-- Your assignment --
Give the listing below again exactly, but without any of its pictures.
-------------------------
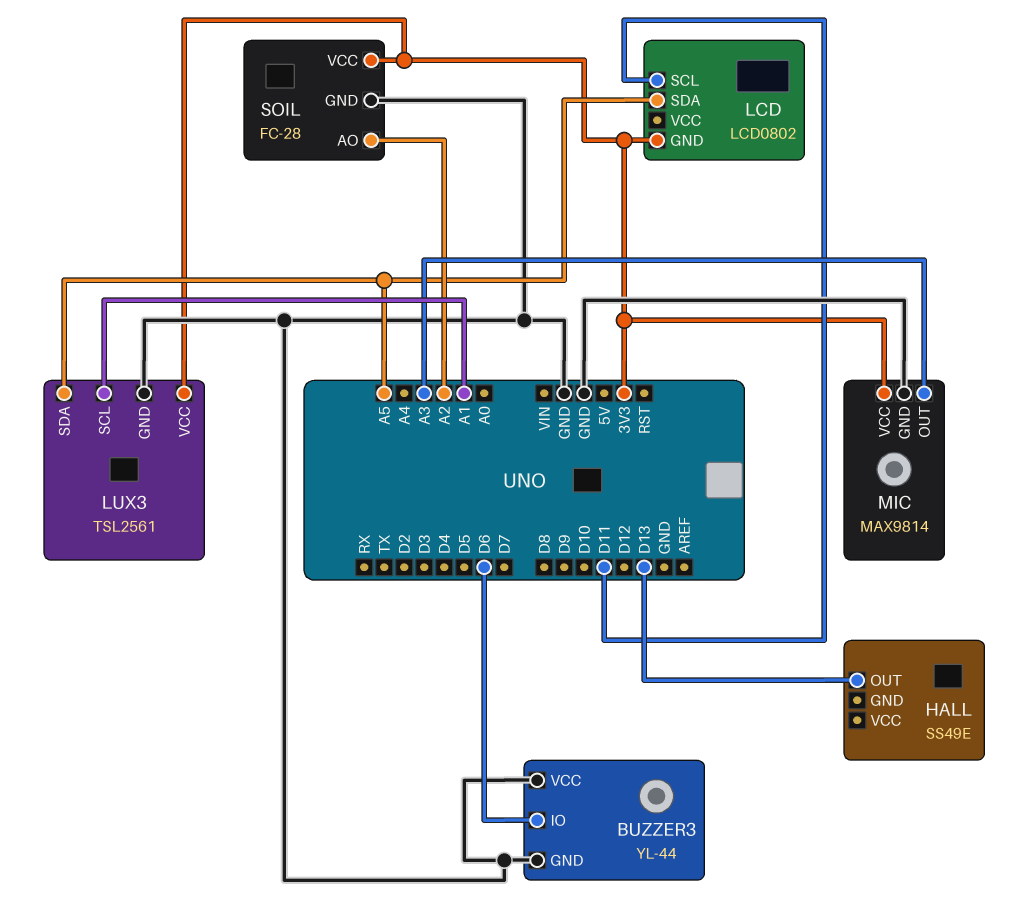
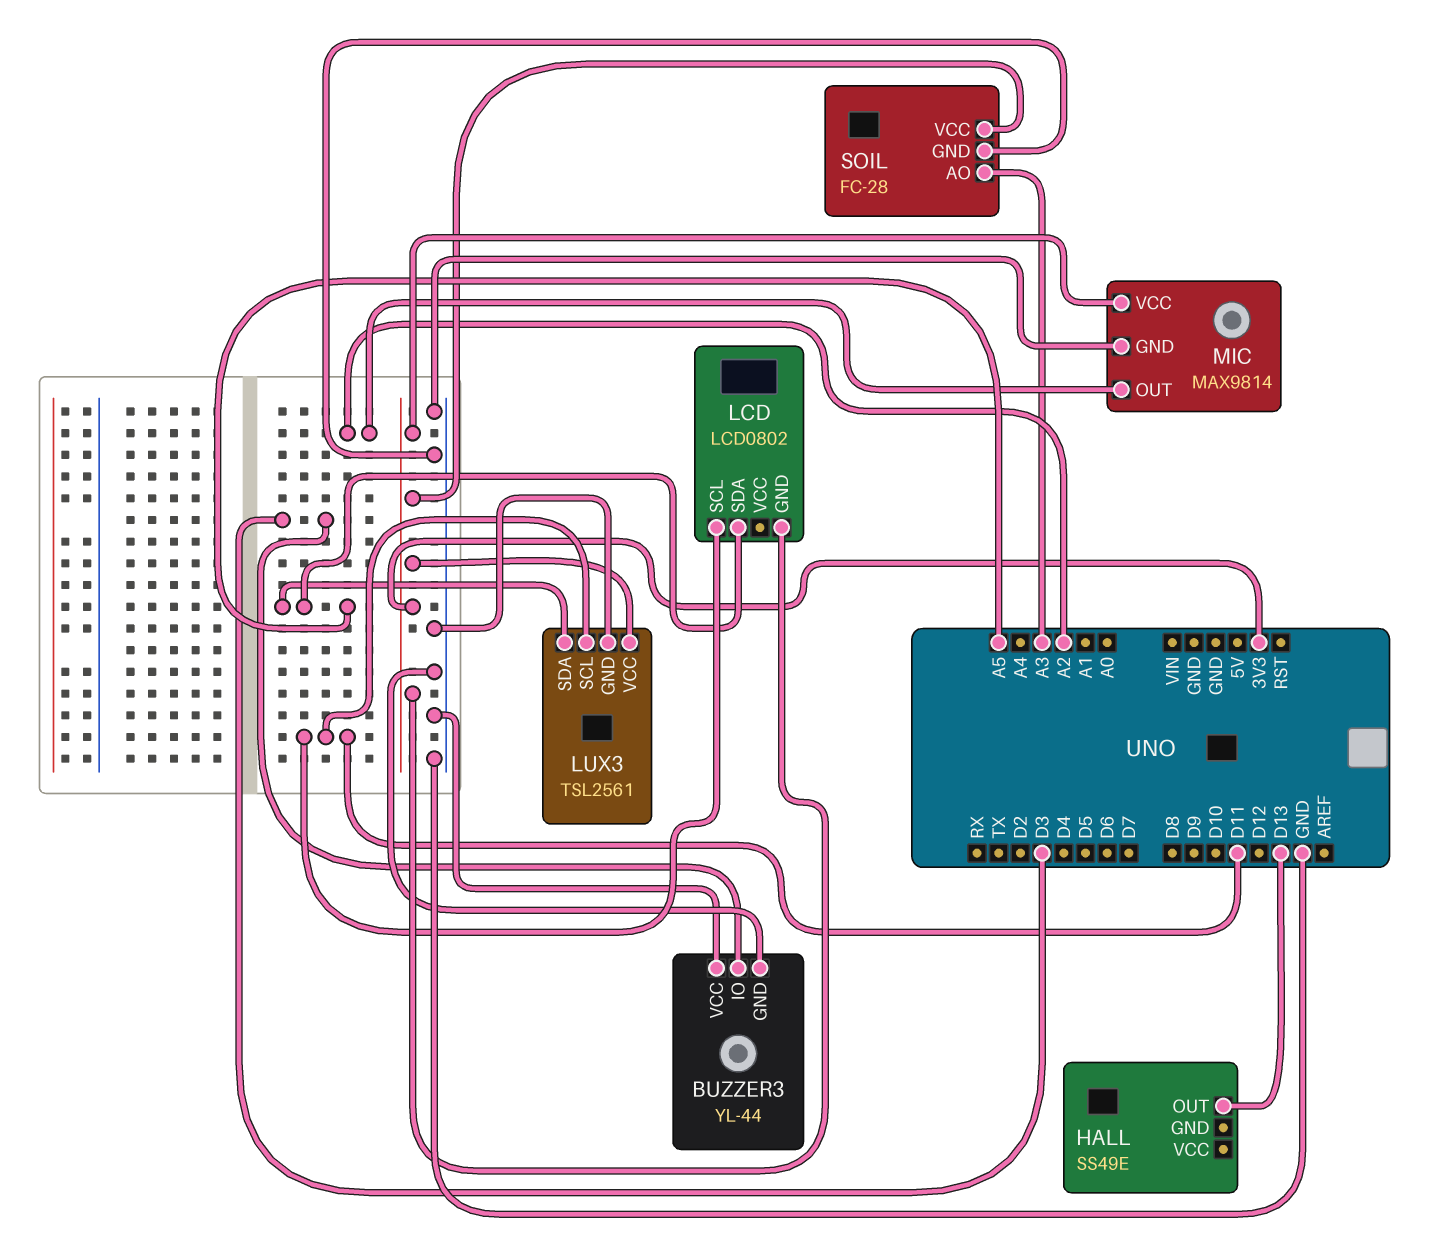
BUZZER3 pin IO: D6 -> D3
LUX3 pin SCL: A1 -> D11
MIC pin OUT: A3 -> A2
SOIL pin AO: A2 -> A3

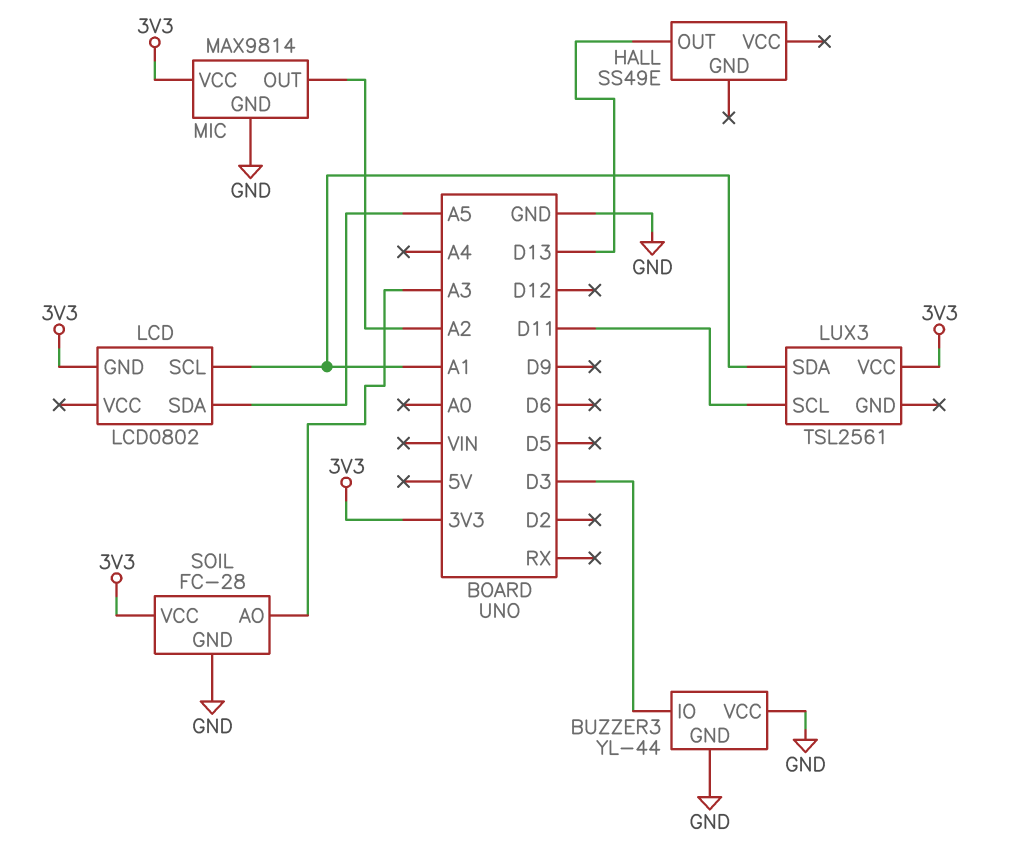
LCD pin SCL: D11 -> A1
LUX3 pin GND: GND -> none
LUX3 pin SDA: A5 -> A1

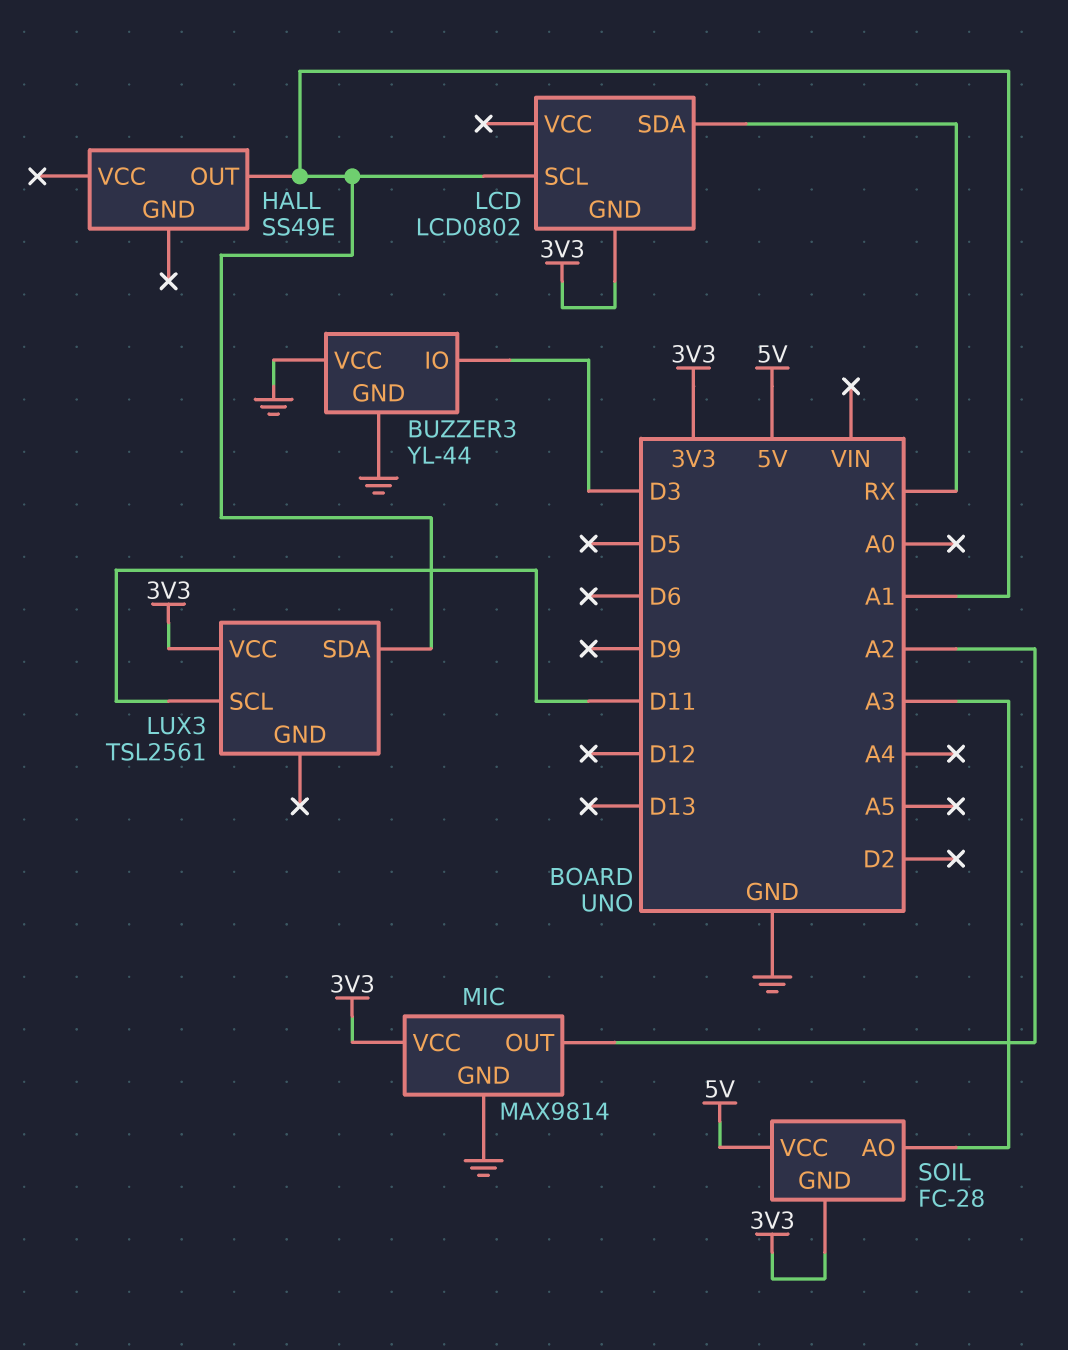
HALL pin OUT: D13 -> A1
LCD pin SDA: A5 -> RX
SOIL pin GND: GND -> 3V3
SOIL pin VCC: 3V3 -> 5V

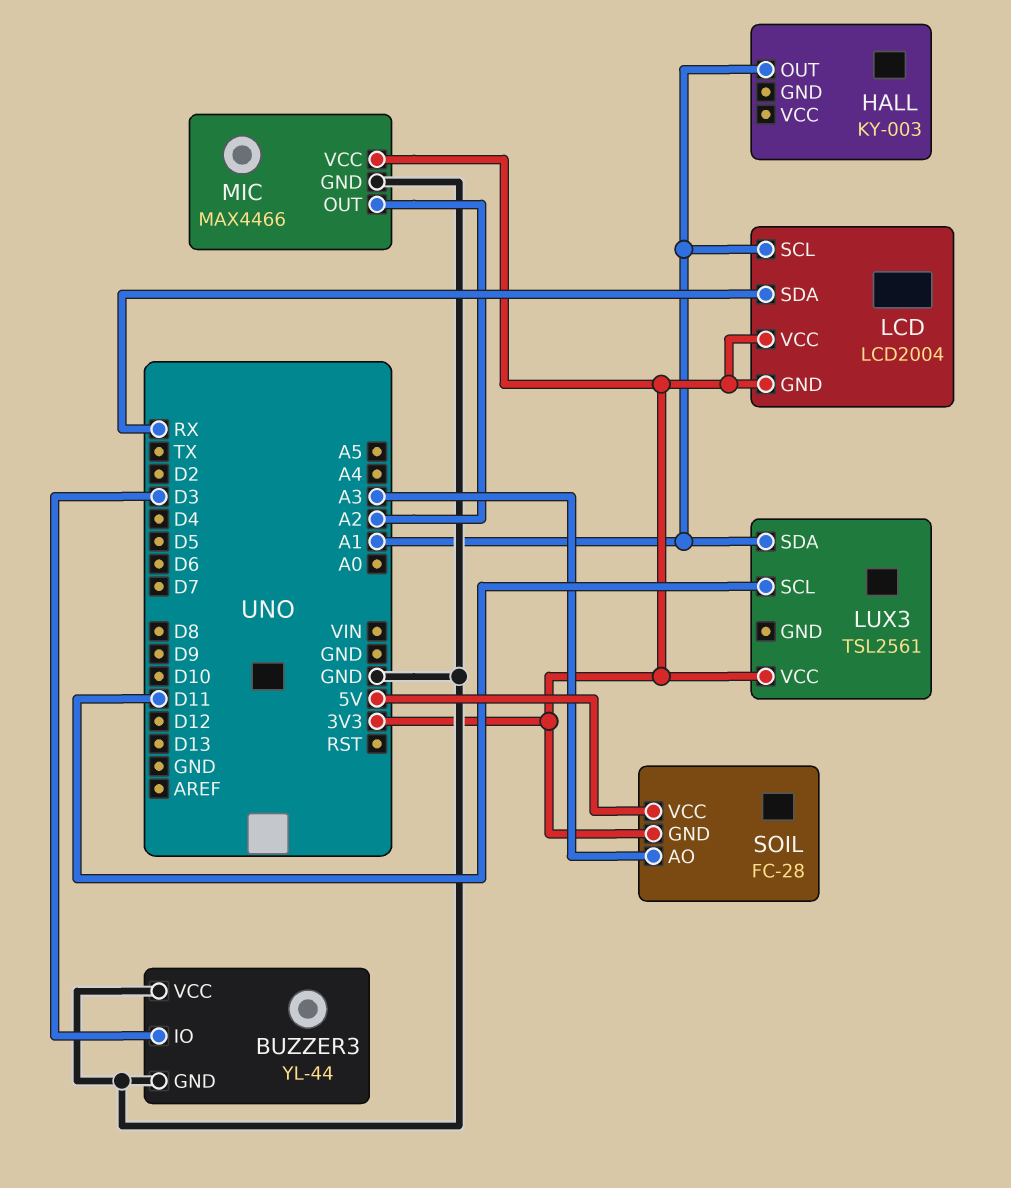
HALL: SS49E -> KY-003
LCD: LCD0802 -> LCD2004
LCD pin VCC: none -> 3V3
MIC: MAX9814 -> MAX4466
-------------------------
-- Result for this task --
BUZZER3 pin IO: D6 -> D3
LUX3 pin SCL: A1 -> D11
MIC pin OUT: A3 -> A2
SOIL pin AO: A2 -> A3

LCD pin SCL: D11 -> A1
LUX3 pin GND: GND -> none
LUX3 pin SDA: A5 -> A1

HALL pin OUT: D13 -> A1
LCD pin SDA: A5 -> RX
SOIL pin GND: GND -> 3V3
SOIL pin VCC: 3V3 -> 5V

HALL: SS49E -> KY-003
LCD: LCD0802 -> LCD2004
LCD pin VCC: none -> 3V3
MIC: MAX9814 -> MAX4466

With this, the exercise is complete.